Give back exactly the lines that start at the one containing "ENC2 pin VCC: none -> 5V" and run to the end of the material below, both ends included.

Entries shown>
:::
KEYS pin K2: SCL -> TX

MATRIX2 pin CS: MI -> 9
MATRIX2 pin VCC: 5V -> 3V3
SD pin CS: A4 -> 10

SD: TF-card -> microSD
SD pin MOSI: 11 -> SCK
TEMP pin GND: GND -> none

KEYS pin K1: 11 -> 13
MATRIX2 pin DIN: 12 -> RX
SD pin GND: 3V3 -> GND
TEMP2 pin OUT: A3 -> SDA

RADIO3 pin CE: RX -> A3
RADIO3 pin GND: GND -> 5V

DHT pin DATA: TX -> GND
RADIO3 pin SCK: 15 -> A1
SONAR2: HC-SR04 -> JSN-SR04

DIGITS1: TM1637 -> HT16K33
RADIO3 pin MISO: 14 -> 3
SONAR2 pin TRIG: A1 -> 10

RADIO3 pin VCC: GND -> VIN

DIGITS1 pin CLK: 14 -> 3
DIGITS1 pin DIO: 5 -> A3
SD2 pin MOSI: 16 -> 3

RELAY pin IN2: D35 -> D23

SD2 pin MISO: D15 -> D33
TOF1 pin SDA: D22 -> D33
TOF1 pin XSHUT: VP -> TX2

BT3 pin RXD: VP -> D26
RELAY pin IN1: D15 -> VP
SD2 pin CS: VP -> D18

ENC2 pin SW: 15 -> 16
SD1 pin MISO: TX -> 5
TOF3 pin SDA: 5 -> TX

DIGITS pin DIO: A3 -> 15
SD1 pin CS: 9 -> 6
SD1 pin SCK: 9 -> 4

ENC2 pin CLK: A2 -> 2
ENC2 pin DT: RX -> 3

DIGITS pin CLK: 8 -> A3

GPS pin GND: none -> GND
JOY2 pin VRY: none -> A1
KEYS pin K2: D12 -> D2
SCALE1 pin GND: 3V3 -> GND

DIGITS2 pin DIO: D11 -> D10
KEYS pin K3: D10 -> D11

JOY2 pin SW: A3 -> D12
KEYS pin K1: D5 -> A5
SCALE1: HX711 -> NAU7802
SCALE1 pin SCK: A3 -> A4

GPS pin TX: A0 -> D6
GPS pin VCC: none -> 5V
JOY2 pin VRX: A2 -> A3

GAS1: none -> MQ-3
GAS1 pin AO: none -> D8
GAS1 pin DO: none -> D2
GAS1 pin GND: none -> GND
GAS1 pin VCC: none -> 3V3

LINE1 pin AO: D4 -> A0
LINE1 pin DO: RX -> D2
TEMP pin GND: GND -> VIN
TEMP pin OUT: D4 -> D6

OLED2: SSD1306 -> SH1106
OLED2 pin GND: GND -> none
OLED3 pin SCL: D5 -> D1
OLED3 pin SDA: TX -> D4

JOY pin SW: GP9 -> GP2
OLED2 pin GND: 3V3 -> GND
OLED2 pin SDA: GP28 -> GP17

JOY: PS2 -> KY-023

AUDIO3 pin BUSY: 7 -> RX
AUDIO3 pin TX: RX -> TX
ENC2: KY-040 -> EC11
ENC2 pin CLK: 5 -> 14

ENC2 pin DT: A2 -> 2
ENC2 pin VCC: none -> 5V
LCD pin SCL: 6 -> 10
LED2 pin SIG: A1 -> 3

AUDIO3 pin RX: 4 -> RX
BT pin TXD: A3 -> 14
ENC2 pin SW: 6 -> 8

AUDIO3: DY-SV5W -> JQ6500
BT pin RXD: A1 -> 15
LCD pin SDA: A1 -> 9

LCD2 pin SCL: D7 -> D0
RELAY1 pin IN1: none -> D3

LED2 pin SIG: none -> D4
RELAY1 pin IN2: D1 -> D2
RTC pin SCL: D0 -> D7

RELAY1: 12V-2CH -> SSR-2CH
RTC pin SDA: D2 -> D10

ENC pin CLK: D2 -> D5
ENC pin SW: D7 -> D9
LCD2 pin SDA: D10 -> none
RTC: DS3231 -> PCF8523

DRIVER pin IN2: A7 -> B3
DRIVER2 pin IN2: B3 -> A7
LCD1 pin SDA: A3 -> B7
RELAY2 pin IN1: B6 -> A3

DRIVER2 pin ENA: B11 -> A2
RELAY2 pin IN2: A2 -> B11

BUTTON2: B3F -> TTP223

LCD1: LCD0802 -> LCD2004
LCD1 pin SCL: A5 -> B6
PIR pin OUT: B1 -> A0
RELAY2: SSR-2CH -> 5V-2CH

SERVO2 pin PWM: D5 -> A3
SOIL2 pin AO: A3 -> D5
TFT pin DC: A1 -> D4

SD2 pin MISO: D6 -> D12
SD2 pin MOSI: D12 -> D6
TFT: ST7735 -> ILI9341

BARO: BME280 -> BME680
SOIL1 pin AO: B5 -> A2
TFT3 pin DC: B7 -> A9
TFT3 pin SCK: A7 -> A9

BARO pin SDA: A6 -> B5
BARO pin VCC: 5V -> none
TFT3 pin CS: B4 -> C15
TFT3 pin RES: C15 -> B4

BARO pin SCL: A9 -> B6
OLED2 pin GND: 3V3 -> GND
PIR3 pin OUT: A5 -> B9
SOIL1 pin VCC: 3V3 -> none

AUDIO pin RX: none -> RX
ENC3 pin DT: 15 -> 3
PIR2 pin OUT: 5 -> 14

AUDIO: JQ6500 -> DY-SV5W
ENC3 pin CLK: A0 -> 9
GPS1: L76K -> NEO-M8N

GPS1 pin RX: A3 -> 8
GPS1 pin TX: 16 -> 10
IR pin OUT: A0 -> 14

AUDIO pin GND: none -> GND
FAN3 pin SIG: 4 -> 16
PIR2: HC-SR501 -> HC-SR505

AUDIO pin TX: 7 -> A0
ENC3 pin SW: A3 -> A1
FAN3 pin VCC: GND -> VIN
:::
Exercise answer>
ENC2 pin VCC: none -> 5V
LCD pin SCL: 6 -> 10
LED2 pin SIG: A1 -> 3

AUDIO3 pin RX: 4 -> RX
BT pin TXD: A3 -> 14
ENC2 pin SW: 6 -> 8

AUDIO3: DY-SV5W -> JQ6500
BT pin RXD: A1 -> 15
LCD pin SDA: A1 -> 9

LCD2 pin SCL: D7 -> D0
RELAY1 pin IN1: none -> D3

LED2 pin SIG: none -> D4
RELAY1 pin IN2: D1 -> D2
RTC pin SCL: D0 -> D7

RELAY1: 12V-2CH -> SSR-2CH
RTC pin SDA: D2 -> D10

ENC pin CLK: D2 -> D5
ENC pin SW: D7 -> D9
LCD2 pin SDA: D10 -> none
RTC: DS3231 -> PCF8523

DRIVER pin IN2: A7 -> B3
DRIVER2 pin IN2: B3 -> A7
LCD1 pin SDA: A3 -> B7
RELAY2 pin IN1: B6 -> A3

DRIVER2 pin ENA: B11 -> A2
RELAY2 pin IN2: A2 -> B11

BUTTON2: B3F -> TTP223

LCD1: LCD0802 -> LCD2004
LCD1 pin SCL: A5 -> B6
PIR pin OUT: B1 -> A0
RELAY2: SSR-2CH -> 5V-2CH

SERVO2 pin PWM: D5 -> A3
SOIL2 pin AO: A3 -> D5
TFT pin DC: A1 -> D4

SD2 pin MISO: D6 -> D12
SD2 pin MOSI: D12 -> D6
TFT: ST7735 -> ILI9341

BARO: BME280 -> BME680
SOIL1 pin AO: B5 -> A2
TFT3 pin DC: B7 -> A9
TFT3 pin SCK: A7 -> A9

BARO pin SDA: A6 -> B5
BARO pin VCC: 5V -> none
TFT3 pin CS: B4 -> C15
TFT3 pin RES: C15 -> B4

BARO pin SCL: A9 -> B6
OLED2 pin GND: 3V3 -> GND
PIR3 pin OUT: A5 -> B9
SOIL1 pin VCC: 3V3 -> none

AUDIO pin RX: none -> RX
ENC3 pin DT: 15 -> 3
PIR2 pin OUT: 5 -> 14

AUDIO: JQ6500 -> DY-SV5W
ENC3 pin CLK: A0 -> 9
GPS1: L76K -> NEO-M8N

GPS1 pin RX: A3 -> 8
GPS1 pin TX: 16 -> 10
IR pin OUT: A0 -> 14

AUDIO pin GND: none -> GND
FAN3 pin SIG: 4 -> 16
PIR2: HC-SR501 -> HC-SR505

AUDIO pin TX: 7 -> A0
ENC3 pin SW: A3 -> A1
FAN3 pin VCC: GND -> VIN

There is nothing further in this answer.